> [GOAL]: Format the data as a JSON list of strings with one string per line and no blank lines, starting at the first line and ending at the line containing "Kobayakawa (844, 134)".

> [DATA ROWS]:
_ _ _ _ _

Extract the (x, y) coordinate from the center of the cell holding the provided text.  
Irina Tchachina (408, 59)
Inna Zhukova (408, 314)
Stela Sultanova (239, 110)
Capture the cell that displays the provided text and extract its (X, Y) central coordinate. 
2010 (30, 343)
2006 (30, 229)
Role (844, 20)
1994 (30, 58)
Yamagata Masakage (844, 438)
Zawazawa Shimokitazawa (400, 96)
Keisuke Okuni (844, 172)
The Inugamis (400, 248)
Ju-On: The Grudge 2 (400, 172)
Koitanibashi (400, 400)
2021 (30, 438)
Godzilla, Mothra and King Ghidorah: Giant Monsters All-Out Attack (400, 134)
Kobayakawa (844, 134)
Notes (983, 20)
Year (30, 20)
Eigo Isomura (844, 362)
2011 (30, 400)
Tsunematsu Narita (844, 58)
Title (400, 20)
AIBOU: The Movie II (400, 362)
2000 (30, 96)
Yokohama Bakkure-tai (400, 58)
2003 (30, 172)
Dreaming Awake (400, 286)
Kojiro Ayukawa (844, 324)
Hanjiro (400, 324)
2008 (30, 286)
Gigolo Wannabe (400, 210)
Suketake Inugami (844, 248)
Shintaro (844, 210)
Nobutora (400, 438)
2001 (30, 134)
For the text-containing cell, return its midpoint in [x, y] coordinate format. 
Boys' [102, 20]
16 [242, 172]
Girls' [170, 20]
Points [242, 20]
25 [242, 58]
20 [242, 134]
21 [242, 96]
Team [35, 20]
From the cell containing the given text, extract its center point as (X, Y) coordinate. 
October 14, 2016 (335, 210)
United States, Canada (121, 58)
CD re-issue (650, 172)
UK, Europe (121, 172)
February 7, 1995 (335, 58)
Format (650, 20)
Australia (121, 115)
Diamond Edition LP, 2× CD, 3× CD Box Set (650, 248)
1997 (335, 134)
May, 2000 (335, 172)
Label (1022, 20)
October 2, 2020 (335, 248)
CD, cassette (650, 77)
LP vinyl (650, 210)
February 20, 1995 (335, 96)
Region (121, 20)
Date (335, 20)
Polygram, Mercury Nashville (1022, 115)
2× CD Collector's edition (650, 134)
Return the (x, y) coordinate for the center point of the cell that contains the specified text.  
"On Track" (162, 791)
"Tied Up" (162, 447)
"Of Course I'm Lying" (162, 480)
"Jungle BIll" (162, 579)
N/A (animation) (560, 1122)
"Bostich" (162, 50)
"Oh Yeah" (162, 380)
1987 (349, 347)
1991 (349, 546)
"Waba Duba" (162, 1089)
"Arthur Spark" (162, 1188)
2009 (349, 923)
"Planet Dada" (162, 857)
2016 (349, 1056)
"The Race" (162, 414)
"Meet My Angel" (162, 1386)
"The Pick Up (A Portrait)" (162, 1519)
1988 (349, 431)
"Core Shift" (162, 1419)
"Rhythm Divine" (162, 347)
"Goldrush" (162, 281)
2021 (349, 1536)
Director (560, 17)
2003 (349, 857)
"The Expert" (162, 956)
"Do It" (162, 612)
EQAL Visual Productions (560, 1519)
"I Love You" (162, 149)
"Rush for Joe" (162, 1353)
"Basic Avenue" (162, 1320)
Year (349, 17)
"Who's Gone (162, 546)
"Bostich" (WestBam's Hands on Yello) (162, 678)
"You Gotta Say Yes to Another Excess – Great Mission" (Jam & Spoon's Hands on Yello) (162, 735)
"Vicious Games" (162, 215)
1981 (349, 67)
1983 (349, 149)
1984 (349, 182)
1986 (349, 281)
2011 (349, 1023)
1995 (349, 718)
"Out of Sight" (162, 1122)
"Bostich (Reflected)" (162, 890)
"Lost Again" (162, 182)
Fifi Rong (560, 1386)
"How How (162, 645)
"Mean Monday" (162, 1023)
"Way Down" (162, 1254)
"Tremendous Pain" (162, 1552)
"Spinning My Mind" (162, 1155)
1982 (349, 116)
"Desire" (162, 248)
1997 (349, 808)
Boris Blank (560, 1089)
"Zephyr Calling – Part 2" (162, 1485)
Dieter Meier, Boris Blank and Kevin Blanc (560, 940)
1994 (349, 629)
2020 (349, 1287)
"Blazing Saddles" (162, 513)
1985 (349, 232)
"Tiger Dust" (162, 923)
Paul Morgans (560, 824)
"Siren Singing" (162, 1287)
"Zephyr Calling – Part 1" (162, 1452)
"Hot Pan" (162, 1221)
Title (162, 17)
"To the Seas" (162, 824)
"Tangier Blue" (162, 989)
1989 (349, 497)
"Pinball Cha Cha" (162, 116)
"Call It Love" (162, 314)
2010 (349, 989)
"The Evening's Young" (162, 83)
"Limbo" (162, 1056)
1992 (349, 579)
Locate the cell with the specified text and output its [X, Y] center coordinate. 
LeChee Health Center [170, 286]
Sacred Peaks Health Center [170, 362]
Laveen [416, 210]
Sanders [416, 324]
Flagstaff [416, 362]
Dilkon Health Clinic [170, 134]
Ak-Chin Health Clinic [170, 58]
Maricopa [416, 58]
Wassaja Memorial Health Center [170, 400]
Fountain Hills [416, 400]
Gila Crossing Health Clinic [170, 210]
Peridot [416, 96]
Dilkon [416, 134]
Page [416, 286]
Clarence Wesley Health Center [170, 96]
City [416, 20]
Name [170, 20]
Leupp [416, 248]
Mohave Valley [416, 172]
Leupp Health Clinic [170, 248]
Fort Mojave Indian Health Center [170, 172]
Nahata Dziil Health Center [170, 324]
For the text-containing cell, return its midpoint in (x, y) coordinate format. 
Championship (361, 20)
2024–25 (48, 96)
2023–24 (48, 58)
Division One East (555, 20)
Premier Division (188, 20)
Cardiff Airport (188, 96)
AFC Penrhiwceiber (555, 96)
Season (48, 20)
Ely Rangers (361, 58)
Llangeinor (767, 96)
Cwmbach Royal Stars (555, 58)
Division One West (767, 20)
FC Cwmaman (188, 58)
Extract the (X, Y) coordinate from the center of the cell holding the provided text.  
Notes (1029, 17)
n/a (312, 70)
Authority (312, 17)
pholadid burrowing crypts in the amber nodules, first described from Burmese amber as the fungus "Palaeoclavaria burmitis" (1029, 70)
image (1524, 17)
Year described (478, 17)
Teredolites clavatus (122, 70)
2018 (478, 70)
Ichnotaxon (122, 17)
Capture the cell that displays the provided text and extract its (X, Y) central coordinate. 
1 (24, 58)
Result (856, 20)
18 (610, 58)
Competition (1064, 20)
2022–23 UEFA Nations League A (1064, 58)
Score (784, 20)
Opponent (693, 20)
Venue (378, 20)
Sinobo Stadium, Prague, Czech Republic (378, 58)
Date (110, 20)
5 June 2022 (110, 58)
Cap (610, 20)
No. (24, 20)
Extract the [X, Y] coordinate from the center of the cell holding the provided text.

_ _ _ _ _

> [RESULT OF THE TASK]:
[
  "Extract the (x, y) coordinate from the center of the cell holding the provided text.  ",
  "Irina Tchachina (408, 59)",
  "Inna Zhukova (408, 314)",
  "Stela Sultanova (239, 110)",
  "Capture the cell that displays the provided text and extract its (X, Y) central coordinate. ",
  "2010 (30, 343)",
  "2006 (30, 229)",
  "Role (844, 20)",
  "1994 (30, 58)",
  "Yamagata Masakage (844, 438)",
  "Zawazawa Shimokitazawa (400, 96)",
  "Keisuke Okuni (844, 172)",
  "The Inugamis (400, 248)",
  "Ju-On: The Grudge 2 (400, 172)",
  "Koitanibashi (400, 400)",
  "2021 (30, 438)",
  "Godzilla, Mothra and King Ghidorah: Giant Monsters All-Out Attack (400, 134)",
  "Kobayakawa (844, 134)"
]